Your objective ▸ Repeat all entries word for word; skip images.

=== Section Start ===

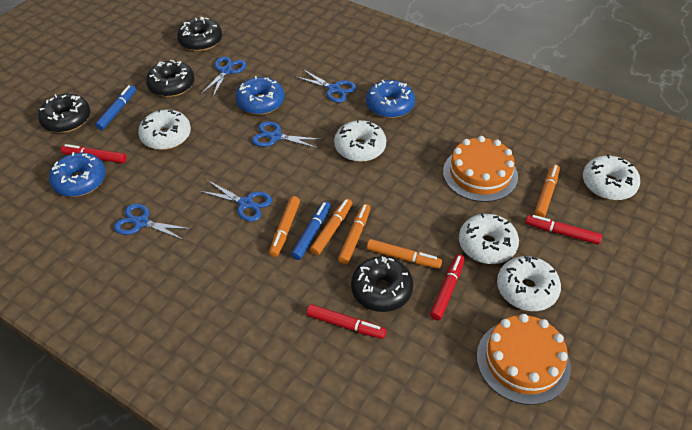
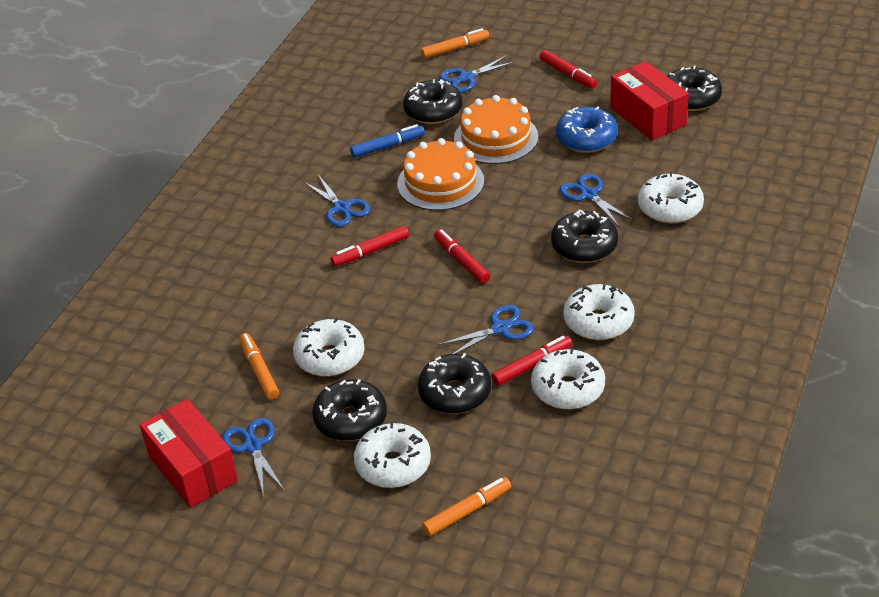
black donut: 4 -> 5
blue donut: 3 -> 1
blue marker: 2 -> 1
orange marker: 5 -> 3
red box: 0 -> 2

=== Section End ===

Answer space ▸
black donut: 4 -> 5
blue donut: 3 -> 1
blue marker: 2 -> 1
orange marker: 5 -> 3
red box: 0 -> 2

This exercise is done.